*** Opening INPUT DATA ***
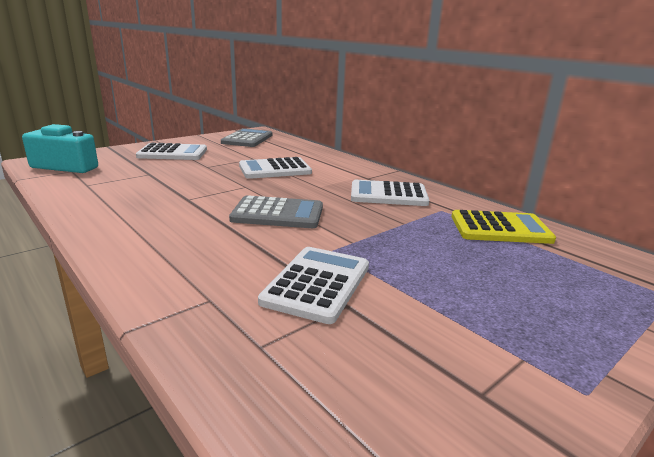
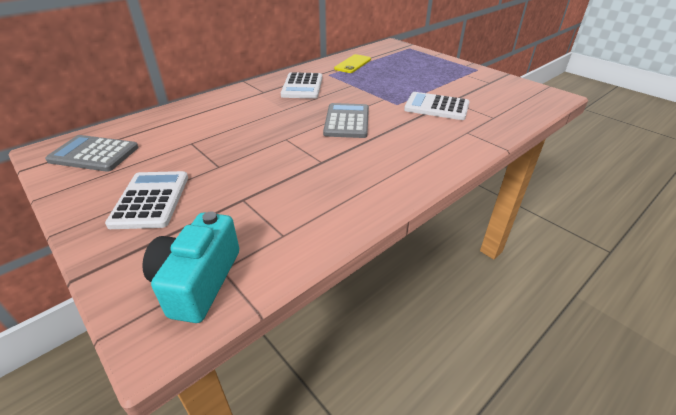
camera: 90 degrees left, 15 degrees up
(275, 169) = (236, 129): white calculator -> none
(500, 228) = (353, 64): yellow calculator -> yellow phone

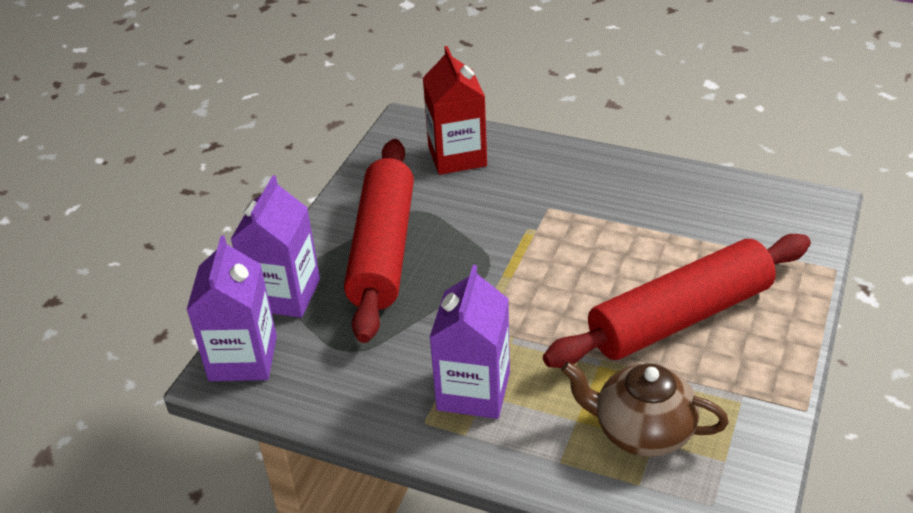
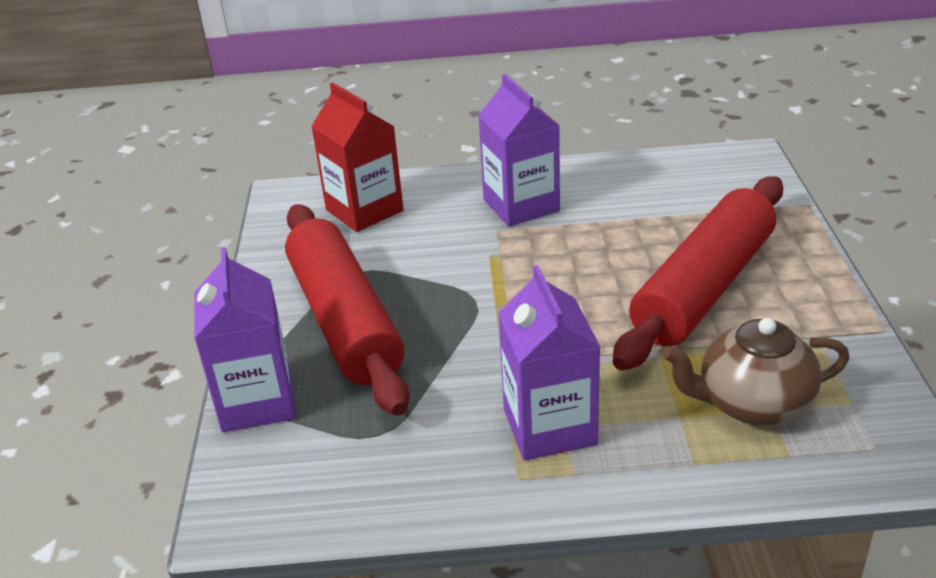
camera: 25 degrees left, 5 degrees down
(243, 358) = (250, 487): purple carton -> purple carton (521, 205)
*** Closing INPUT DATA ***
Pictures should be skipped, and the records retyped word for word.

#### TASK OUTPUT
camera: 90 degrees left, 15 degrees up
(275, 169) = (236, 129): white calculator -> none
(500, 228) = (353, 64): yellow calculator -> yellow phone

camera: 25 degrees left, 5 degrees down
(243, 358) = (250, 487): purple carton -> purple carton (521, 205)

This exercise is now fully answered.